> _SOURCE MATERIAL_
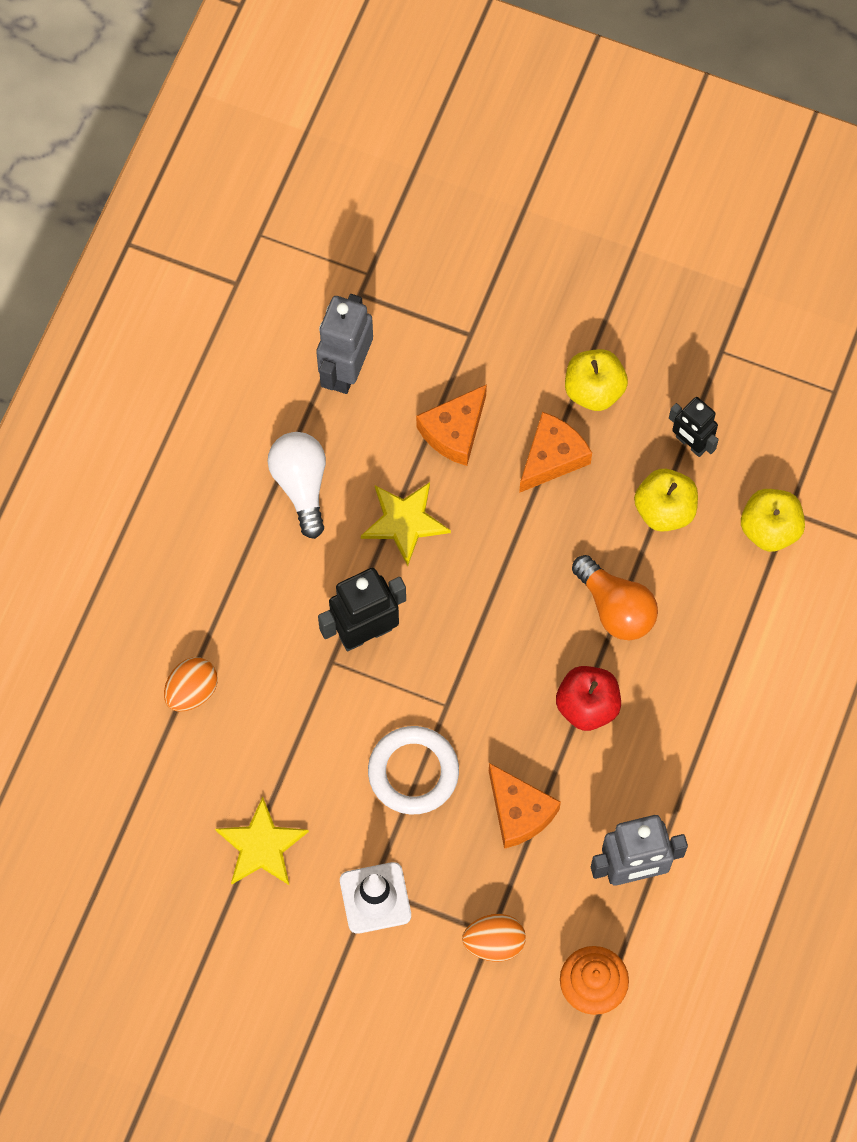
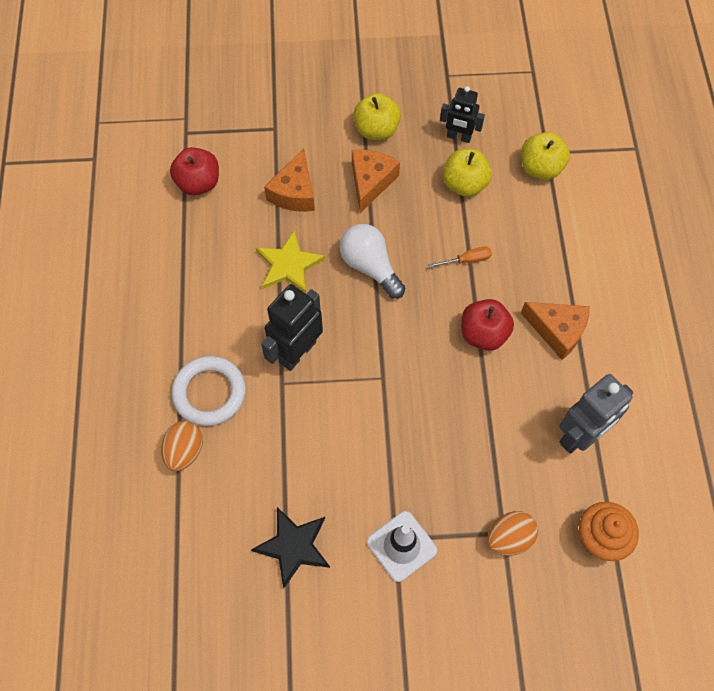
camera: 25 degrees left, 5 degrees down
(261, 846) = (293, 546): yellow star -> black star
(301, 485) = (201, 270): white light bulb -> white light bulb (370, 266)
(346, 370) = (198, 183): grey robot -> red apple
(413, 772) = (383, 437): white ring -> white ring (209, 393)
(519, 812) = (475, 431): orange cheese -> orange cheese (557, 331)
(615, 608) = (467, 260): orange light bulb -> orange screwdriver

> _ASSIGNMENT_
In copying the records above, pass over the pictures and keep every other word exactly.

> _TASK SOLUTION_
camera: 25 degrees left, 5 degrees down
(261, 846) = (293, 546): yellow star -> black star
(301, 485) = (201, 270): white light bulb -> white light bulb (370, 266)
(346, 370) = (198, 183): grey robot -> red apple
(413, 772) = (383, 437): white ring -> white ring (209, 393)
(519, 812) = (475, 431): orange cheese -> orange cheese (557, 331)
(615, 608) = (467, 260): orange light bulb -> orange screwdriver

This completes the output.